- **What you have to do**:
Output, unchanged, every line of the listing below, from the line containing "I want to click on budgeted, so" down to the line containing "merchant (245, 557)", with both of those lines included.

[Word and element location listing]
- - - - - - -
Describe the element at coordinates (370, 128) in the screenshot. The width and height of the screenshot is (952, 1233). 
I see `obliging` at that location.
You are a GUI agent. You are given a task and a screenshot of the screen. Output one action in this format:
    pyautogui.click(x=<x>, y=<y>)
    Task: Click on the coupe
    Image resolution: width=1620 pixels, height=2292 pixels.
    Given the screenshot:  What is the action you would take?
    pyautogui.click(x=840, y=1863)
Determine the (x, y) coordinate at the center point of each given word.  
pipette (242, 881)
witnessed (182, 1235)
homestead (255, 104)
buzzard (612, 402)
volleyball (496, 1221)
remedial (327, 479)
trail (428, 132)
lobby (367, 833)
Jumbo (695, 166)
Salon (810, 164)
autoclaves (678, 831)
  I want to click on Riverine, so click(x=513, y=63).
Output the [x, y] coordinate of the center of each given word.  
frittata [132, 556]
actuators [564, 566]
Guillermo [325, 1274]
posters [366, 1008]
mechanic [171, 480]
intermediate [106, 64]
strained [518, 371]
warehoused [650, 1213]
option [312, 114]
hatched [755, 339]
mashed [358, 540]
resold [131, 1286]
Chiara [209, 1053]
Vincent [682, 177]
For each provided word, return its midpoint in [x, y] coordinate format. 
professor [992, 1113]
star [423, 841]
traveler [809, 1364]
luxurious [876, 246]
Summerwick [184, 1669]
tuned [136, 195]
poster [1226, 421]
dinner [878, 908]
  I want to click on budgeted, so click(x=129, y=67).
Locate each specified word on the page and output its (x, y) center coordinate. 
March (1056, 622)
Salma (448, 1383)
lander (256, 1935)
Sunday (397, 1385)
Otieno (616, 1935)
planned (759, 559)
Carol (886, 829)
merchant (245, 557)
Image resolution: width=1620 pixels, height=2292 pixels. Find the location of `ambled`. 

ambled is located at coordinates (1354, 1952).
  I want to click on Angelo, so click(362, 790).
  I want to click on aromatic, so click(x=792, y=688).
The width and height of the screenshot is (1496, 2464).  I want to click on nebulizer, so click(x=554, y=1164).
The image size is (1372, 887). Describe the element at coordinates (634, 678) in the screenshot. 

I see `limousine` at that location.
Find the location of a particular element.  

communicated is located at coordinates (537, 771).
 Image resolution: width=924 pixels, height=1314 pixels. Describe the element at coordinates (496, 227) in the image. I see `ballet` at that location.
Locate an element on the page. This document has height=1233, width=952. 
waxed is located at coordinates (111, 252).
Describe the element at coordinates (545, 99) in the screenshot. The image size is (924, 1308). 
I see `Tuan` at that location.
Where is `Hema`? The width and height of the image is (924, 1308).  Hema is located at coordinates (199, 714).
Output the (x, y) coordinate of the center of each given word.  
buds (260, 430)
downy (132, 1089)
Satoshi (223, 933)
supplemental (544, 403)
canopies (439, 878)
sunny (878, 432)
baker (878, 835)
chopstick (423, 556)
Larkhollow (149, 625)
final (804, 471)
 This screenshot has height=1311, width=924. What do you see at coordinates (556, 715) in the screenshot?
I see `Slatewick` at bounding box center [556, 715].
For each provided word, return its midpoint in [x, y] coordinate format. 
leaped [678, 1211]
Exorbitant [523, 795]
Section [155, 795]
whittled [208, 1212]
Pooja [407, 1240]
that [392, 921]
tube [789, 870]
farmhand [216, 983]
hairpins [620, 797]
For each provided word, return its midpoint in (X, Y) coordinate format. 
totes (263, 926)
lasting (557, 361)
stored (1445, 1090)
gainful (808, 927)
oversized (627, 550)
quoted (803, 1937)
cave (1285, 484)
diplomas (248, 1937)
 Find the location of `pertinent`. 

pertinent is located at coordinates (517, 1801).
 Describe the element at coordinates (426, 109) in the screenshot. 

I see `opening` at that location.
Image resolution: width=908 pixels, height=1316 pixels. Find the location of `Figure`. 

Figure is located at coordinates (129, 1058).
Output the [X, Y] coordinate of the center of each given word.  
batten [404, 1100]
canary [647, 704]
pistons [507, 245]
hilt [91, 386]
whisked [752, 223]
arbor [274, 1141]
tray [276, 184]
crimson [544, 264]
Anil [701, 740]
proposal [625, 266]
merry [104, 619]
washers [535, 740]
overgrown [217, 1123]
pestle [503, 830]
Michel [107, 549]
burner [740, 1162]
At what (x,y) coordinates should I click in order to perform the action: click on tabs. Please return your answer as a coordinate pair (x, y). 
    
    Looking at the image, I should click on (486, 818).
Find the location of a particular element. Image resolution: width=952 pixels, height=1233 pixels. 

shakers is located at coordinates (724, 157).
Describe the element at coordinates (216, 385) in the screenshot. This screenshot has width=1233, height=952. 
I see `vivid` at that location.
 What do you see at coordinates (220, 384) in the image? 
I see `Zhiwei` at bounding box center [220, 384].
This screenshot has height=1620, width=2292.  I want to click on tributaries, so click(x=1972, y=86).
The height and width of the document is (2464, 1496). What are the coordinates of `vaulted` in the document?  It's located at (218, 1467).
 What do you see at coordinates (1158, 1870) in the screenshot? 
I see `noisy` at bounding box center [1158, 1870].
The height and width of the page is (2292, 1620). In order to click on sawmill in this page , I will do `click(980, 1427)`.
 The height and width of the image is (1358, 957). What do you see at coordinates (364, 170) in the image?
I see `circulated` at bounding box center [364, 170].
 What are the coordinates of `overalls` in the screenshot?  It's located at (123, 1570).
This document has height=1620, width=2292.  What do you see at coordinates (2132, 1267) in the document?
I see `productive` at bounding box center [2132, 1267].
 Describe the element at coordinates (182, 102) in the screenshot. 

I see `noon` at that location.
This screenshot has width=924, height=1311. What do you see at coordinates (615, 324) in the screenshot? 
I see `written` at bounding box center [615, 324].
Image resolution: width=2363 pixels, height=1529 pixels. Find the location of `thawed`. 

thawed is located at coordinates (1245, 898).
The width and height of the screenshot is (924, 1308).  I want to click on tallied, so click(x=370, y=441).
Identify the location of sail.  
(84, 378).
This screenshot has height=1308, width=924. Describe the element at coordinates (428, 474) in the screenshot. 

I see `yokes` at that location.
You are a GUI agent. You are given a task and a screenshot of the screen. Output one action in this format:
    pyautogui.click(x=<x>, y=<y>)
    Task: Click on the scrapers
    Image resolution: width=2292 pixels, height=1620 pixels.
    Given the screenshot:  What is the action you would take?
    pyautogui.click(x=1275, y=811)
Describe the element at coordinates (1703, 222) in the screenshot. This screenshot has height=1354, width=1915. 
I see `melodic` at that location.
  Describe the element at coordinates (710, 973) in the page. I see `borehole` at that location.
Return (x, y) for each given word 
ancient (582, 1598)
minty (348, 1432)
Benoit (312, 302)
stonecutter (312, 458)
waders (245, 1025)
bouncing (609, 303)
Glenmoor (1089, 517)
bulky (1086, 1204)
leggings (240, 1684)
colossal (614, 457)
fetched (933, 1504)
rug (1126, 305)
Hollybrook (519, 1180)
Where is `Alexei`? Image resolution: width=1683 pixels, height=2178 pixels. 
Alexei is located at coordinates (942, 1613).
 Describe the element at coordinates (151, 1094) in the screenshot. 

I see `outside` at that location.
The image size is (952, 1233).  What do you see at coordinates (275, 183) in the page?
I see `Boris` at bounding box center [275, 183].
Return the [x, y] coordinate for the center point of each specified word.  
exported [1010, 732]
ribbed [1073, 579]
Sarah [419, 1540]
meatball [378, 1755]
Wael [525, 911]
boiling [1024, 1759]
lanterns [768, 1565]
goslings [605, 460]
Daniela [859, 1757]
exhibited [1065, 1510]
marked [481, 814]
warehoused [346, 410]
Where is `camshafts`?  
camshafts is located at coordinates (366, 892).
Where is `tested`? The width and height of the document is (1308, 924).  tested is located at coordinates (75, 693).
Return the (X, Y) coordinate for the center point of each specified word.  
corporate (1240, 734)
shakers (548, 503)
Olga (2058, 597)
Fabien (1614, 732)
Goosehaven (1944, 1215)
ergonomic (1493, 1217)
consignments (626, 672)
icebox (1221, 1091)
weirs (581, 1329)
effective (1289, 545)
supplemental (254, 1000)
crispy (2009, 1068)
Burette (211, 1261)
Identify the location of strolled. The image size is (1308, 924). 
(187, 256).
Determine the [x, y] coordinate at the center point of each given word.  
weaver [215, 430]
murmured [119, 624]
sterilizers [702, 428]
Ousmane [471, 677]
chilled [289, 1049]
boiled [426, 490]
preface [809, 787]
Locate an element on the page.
- - - - - - -
- **Expected answer**:
  I want to click on budgeted, so click(x=129, y=67).
Locate each specified word on the page and output its (x, y) center coordinate. 
March (1056, 622)
Salma (448, 1383)
lander (256, 1935)
Sunday (397, 1385)
Otieno (616, 1935)
planned (759, 559)
Carol (886, 829)
merchant (245, 557)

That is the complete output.